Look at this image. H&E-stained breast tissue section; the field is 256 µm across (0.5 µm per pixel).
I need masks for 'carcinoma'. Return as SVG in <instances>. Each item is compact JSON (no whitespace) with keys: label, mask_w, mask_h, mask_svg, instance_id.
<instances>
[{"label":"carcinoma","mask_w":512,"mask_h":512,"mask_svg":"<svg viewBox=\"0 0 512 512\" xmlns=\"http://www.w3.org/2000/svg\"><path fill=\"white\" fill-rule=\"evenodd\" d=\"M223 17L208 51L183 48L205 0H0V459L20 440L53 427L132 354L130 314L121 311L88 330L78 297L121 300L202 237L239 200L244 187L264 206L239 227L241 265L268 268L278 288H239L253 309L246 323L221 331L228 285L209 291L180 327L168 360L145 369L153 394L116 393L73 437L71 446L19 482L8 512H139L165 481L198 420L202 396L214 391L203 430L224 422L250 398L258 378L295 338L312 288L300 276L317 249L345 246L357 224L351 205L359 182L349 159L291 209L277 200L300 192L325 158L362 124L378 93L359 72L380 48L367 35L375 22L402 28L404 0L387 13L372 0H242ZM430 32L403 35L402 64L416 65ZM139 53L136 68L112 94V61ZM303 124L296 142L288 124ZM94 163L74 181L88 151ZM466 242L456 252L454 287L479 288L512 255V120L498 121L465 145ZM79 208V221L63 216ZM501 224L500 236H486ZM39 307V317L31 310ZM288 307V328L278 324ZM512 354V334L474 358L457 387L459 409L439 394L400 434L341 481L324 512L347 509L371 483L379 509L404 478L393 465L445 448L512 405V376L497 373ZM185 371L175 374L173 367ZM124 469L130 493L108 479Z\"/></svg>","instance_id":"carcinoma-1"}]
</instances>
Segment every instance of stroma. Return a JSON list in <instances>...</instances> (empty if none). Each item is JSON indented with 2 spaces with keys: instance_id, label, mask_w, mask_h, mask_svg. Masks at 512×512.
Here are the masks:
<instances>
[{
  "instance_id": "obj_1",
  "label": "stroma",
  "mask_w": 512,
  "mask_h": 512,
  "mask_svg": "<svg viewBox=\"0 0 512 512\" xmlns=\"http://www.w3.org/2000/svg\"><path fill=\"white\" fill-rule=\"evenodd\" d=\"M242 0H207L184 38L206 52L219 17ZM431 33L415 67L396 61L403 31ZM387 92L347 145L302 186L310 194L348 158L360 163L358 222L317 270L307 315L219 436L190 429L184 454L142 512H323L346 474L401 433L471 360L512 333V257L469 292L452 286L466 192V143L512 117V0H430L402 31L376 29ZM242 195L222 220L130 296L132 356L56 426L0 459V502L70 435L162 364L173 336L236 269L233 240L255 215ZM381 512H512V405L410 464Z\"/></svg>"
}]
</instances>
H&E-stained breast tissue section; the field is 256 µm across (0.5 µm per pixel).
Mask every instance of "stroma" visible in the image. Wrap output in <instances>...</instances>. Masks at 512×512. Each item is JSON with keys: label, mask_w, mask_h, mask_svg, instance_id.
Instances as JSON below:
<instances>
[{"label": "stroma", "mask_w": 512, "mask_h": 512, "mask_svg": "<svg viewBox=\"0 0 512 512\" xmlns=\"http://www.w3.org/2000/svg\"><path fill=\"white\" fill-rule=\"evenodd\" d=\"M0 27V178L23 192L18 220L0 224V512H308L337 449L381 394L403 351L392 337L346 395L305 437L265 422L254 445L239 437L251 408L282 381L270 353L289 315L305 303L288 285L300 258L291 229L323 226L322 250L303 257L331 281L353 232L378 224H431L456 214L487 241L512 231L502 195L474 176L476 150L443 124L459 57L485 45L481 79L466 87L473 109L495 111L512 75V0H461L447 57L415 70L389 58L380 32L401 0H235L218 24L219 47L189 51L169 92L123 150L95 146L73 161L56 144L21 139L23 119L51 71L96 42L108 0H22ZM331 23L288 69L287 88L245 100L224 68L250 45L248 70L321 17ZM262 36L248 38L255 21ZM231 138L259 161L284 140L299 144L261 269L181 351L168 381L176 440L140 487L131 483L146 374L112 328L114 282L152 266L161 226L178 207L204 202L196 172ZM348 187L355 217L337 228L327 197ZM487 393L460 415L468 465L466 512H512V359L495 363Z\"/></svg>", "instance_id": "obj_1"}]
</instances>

## WRITTEN EXERCISE
Report how many lines of the listing above include the word "pixel". Say nothing but the number.

## SOLUTION FOR THIS EXERCISE
2